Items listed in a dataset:
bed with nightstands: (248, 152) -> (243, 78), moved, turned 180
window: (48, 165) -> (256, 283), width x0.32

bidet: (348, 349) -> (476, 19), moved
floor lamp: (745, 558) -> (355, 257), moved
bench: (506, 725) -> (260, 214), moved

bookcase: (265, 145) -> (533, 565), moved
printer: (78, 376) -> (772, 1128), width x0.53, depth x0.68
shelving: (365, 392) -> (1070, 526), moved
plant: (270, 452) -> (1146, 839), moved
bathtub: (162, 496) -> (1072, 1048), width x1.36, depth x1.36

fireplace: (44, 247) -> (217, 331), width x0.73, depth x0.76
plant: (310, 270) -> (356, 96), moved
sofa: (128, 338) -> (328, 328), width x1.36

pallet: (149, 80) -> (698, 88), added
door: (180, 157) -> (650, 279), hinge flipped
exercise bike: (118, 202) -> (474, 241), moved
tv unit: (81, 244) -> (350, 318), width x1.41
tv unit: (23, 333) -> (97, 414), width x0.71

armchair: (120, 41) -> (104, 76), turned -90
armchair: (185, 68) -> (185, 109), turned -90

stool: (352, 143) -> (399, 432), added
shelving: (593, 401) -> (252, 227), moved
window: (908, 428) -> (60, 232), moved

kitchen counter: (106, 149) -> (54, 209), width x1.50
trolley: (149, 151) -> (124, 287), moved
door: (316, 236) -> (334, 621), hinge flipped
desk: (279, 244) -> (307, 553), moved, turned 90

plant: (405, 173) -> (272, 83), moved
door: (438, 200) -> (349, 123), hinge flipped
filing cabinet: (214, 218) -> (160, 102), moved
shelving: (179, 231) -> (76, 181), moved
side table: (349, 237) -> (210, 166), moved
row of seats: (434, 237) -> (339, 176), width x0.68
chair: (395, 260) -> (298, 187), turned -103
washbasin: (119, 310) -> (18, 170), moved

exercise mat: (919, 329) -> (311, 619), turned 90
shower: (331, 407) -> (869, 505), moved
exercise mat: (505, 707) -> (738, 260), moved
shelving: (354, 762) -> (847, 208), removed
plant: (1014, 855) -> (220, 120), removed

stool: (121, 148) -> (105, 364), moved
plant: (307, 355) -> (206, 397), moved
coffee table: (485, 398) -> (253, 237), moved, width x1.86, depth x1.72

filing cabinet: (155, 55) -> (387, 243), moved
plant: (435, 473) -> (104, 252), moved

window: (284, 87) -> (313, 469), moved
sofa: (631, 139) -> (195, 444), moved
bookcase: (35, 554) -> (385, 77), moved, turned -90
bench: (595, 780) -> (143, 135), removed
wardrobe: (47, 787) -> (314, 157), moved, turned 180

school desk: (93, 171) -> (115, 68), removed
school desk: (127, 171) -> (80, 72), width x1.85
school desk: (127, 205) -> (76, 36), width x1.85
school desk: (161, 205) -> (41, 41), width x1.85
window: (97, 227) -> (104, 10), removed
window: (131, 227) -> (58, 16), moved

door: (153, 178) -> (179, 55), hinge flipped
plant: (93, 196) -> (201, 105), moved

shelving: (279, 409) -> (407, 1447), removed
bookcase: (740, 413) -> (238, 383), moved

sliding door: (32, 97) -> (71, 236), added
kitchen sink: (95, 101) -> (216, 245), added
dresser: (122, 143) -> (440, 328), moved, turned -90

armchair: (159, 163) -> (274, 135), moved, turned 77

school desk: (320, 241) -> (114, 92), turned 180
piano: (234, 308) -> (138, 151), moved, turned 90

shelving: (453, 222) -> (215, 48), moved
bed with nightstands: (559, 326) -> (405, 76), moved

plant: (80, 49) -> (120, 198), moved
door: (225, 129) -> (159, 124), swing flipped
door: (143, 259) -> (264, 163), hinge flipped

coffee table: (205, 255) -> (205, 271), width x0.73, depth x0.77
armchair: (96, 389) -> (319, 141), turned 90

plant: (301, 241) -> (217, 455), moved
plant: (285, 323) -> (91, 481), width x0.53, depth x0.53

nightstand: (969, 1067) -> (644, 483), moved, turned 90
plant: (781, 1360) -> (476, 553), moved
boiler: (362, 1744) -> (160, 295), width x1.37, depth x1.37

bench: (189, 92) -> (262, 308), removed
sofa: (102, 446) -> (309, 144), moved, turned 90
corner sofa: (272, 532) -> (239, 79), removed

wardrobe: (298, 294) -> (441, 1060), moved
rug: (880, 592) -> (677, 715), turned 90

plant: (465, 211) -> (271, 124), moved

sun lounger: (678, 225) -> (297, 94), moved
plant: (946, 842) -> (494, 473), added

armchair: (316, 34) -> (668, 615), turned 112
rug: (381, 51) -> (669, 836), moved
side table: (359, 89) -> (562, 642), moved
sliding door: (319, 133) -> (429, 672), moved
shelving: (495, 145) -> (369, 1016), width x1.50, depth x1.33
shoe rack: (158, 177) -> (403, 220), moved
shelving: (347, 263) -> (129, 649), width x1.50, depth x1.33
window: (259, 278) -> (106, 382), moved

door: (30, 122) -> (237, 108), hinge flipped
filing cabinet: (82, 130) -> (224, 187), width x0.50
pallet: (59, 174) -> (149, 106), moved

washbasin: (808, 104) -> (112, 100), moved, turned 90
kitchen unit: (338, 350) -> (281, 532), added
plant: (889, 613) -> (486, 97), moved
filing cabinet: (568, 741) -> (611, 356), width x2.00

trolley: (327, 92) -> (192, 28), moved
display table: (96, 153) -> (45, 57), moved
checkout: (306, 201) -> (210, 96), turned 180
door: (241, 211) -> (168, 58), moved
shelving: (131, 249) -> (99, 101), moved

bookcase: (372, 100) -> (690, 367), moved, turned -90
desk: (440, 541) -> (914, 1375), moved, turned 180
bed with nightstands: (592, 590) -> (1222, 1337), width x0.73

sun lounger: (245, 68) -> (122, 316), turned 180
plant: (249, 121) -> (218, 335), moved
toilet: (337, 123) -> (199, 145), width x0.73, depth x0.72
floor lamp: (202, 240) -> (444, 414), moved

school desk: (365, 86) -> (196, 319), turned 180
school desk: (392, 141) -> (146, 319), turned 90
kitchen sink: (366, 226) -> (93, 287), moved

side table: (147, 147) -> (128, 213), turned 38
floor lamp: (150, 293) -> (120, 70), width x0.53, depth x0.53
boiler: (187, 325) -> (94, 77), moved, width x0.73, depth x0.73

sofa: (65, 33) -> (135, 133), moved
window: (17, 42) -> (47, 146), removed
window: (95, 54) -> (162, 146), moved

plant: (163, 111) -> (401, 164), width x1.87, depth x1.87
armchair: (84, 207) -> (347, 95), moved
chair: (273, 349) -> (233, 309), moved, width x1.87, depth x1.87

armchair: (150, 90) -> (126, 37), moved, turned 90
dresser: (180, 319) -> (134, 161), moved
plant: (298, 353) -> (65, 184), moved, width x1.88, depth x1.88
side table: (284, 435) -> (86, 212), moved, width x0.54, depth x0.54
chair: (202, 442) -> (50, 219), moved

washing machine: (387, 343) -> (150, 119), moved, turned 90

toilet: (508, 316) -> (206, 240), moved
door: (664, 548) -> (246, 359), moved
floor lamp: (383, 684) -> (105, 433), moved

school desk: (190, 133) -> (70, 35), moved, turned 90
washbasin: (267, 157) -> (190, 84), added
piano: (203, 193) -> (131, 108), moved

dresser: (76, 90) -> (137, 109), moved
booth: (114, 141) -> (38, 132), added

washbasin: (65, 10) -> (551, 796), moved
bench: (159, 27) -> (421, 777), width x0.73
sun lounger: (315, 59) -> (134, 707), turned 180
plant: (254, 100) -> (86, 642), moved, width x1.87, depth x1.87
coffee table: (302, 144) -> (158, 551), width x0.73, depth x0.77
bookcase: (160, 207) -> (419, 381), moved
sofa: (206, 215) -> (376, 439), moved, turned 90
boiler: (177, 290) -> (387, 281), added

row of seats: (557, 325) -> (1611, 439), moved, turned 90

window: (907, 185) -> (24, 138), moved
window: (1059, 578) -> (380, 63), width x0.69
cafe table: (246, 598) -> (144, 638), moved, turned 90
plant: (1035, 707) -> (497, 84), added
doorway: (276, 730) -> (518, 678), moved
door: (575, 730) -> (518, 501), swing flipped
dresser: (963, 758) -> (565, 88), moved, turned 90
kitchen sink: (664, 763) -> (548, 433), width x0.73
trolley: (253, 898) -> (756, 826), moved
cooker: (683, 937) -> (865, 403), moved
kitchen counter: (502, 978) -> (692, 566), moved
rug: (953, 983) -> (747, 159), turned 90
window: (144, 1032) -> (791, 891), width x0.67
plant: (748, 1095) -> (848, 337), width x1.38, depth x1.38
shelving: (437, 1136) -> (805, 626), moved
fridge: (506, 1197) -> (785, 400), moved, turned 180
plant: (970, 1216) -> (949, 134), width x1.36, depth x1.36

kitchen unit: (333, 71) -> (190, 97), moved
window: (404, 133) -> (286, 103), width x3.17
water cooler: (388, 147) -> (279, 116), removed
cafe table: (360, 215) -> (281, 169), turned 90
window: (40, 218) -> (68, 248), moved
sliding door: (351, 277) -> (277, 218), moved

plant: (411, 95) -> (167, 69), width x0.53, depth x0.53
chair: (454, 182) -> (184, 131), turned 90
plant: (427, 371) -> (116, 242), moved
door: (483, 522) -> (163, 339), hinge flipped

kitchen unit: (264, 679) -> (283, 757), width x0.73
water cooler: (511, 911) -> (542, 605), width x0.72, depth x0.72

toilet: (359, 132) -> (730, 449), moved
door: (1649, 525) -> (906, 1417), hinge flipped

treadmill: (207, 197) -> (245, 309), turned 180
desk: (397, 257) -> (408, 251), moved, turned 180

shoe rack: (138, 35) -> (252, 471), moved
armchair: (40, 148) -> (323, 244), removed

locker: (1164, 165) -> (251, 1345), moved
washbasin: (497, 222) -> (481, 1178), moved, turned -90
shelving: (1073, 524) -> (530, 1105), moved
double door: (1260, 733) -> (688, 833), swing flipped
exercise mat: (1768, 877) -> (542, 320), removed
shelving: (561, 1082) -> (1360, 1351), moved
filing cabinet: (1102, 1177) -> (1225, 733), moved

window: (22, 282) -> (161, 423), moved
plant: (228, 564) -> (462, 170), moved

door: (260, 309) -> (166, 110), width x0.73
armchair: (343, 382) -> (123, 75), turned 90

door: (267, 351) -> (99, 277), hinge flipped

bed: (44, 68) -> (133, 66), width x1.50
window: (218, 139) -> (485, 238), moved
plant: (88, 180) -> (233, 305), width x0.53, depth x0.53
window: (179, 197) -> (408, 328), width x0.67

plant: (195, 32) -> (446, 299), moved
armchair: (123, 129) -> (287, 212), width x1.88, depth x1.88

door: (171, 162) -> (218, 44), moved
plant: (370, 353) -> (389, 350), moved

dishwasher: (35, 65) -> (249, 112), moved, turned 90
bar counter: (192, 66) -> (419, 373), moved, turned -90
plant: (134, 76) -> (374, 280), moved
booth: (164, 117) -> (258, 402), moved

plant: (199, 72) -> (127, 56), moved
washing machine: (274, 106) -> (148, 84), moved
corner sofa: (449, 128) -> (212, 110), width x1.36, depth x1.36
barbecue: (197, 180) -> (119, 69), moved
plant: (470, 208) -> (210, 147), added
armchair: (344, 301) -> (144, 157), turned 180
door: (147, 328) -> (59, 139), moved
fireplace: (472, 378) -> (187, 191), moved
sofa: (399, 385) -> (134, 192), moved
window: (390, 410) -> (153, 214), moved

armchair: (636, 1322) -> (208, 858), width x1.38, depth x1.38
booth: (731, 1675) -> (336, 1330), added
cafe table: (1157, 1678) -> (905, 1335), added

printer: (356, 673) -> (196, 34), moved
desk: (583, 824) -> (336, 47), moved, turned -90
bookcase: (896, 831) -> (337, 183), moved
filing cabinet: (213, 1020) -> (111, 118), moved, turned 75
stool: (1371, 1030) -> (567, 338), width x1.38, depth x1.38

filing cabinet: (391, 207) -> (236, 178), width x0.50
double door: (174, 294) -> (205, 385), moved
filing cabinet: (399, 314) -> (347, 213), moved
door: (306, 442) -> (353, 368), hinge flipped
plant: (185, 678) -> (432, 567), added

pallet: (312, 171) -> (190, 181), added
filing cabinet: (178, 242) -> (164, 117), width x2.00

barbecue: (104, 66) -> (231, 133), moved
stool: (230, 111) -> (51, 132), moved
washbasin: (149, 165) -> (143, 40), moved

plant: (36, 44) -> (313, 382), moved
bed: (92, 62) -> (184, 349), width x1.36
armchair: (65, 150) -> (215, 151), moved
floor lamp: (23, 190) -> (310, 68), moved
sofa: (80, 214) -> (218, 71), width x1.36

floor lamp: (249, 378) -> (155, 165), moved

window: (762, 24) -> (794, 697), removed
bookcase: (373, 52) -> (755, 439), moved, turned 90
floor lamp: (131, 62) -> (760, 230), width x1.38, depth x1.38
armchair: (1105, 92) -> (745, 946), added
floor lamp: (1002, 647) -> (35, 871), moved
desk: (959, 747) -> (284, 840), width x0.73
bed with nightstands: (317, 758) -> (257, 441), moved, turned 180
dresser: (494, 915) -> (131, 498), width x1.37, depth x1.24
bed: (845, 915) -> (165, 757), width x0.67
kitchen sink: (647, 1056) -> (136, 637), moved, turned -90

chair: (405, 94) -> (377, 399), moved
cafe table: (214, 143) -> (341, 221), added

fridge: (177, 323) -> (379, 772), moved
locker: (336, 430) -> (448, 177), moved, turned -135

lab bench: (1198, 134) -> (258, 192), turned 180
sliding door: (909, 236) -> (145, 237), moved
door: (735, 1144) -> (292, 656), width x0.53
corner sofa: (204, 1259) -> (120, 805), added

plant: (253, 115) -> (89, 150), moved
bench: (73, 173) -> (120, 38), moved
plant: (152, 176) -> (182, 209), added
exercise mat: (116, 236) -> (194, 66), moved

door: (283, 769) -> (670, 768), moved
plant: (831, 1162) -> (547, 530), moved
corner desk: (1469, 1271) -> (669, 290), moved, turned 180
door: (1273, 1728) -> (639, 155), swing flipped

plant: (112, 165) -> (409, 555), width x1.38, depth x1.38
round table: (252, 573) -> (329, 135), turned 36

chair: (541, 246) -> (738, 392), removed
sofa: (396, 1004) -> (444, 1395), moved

- [Written task] Nothing but the lines from the beginning of the records through the line with "bookcase: (265, 145) -> (533, 565), moved" should appear, each printed exactly.

- [Task solution]
bed with nightstands: (248, 152) -> (243, 78), moved, turned 180
window: (48, 165) -> (256, 283), width x0.32

bidet: (348, 349) -> (476, 19), moved
floor lamp: (745, 558) -> (355, 257), moved
bench: (506, 725) -> (260, 214), moved

bookcase: (265, 145) -> (533, 565), moved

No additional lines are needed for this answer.